• **Problem to solve**
Could you repeat exactly the lines from the one containing "building: [183,170,224,211] -> none" through the last line of the records, with no pictures?

Provided entries below:

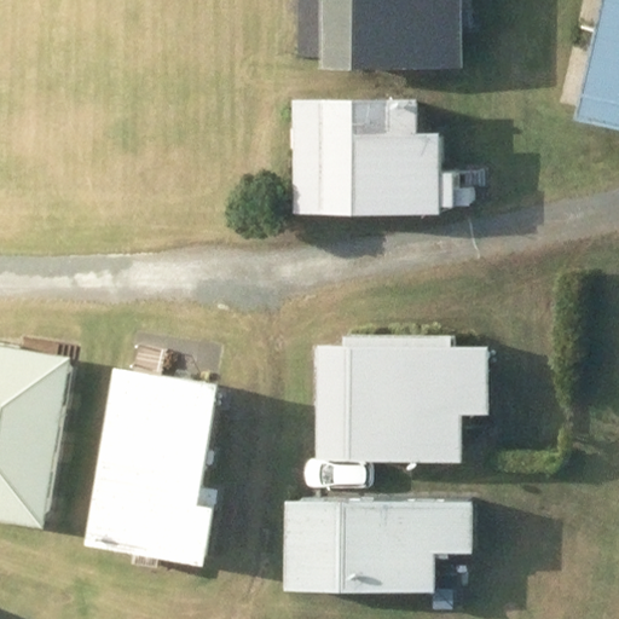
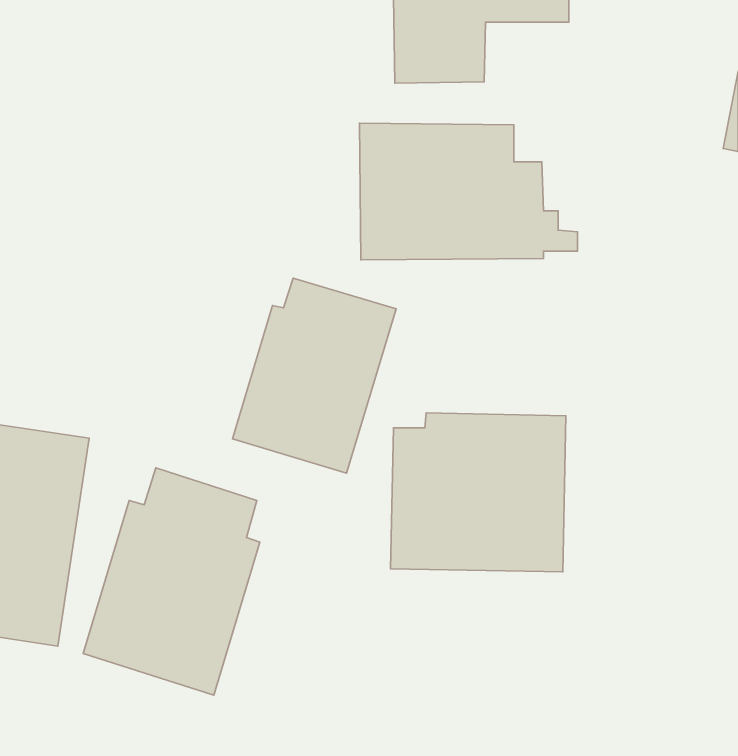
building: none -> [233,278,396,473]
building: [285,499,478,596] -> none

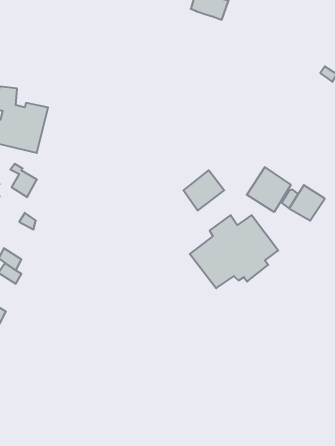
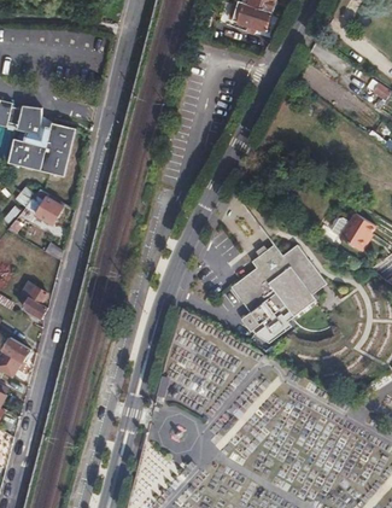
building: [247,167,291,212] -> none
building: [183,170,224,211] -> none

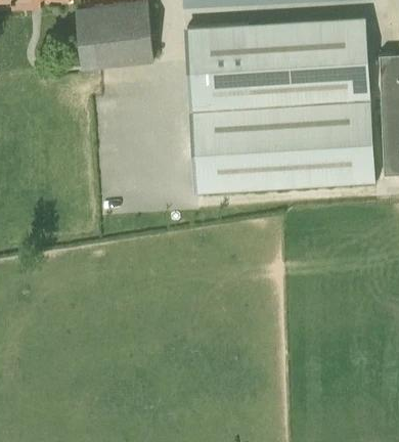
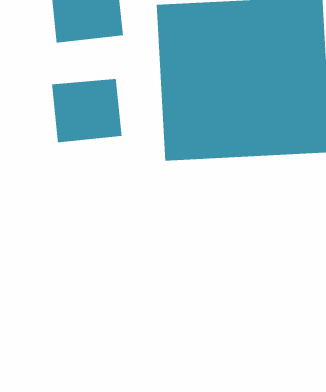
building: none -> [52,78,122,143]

End of Provided entries.

• **Response to the exercise**
building: [183,170,224,211] -> none

building: none -> [52,78,122,143]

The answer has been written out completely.